■ WORK INSTRUCTION:
In your copy of the data, omit the pictures and keep all else exactly as given.
──────
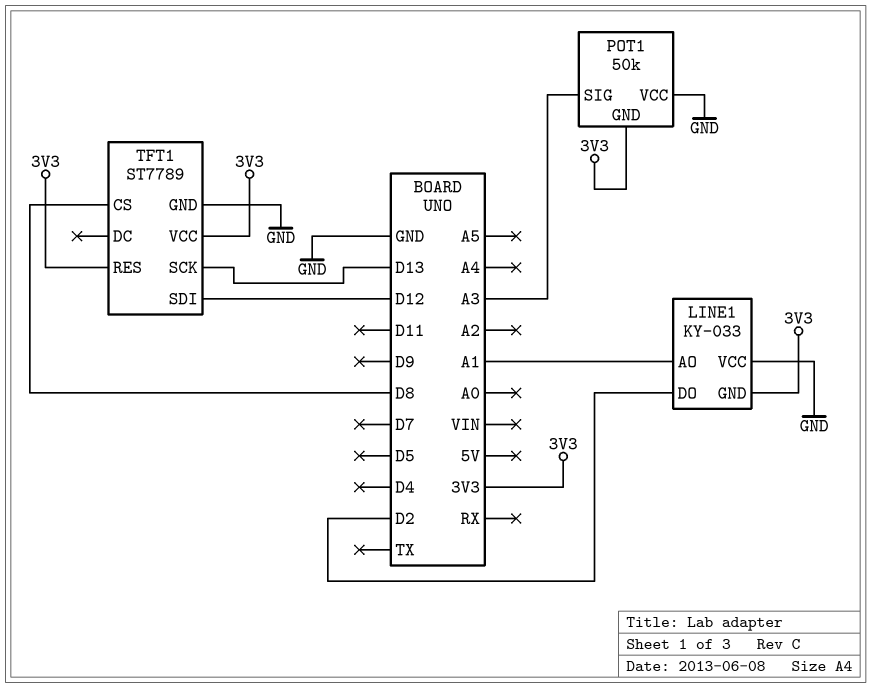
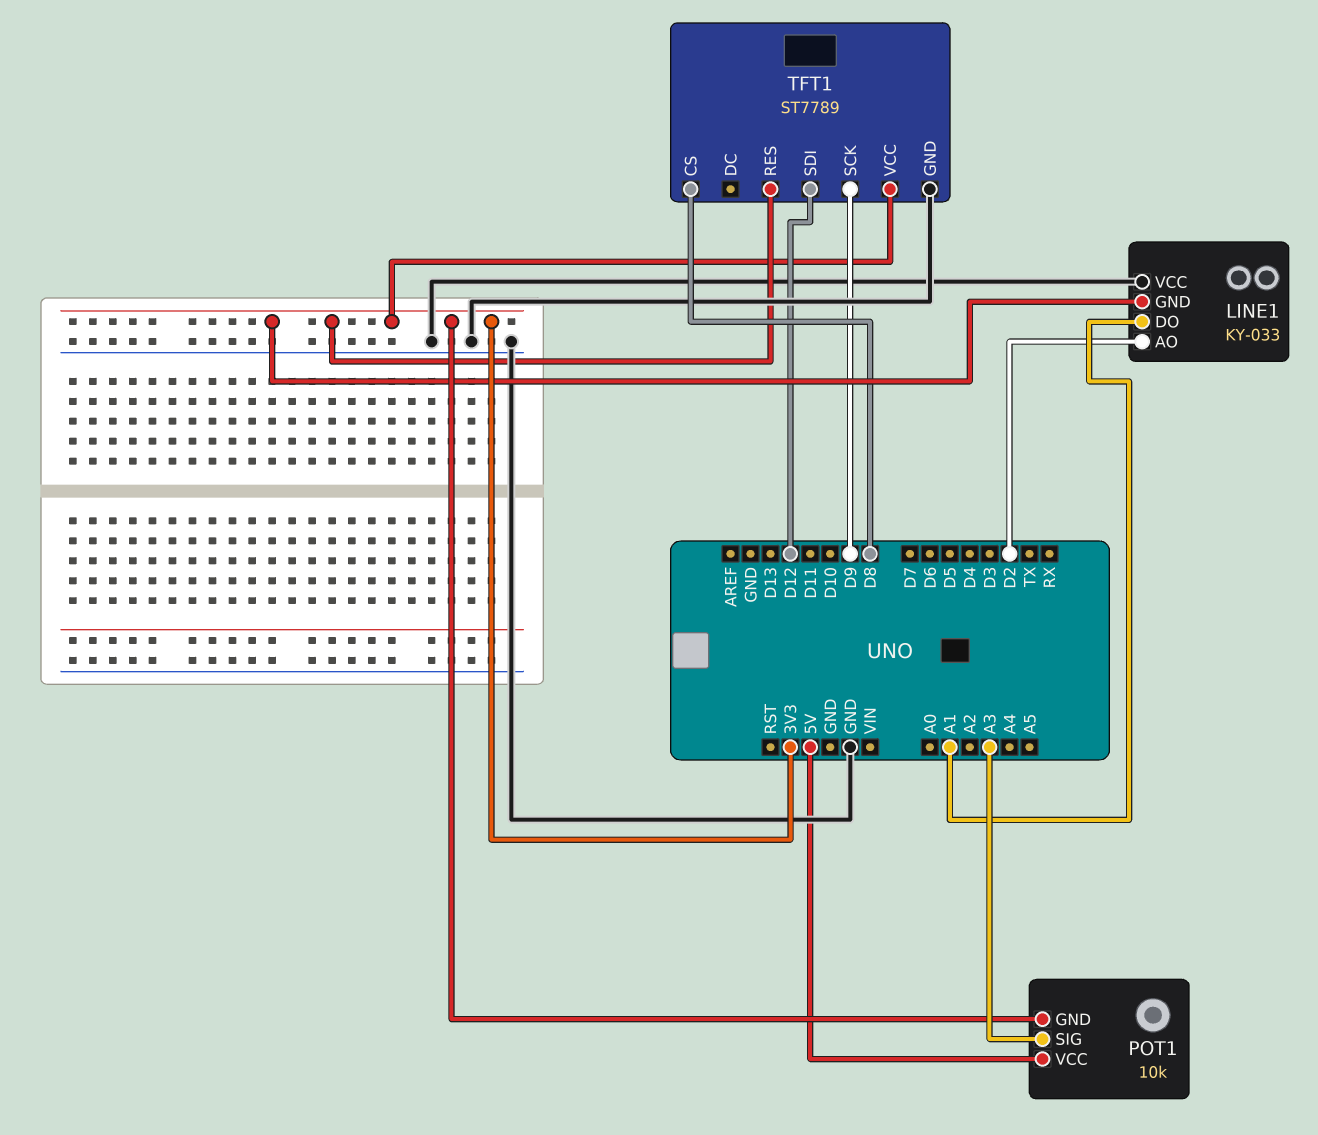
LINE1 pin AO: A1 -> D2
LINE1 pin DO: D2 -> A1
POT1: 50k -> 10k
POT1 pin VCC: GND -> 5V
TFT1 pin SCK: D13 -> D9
──────
■ SOLUTION:
LINE1 pin AO: A1 -> D2
LINE1 pin DO: D2 -> A1
POT1: 50k -> 10k
POT1 pin VCC: GND -> 5V
TFT1 pin SCK: D13 -> D9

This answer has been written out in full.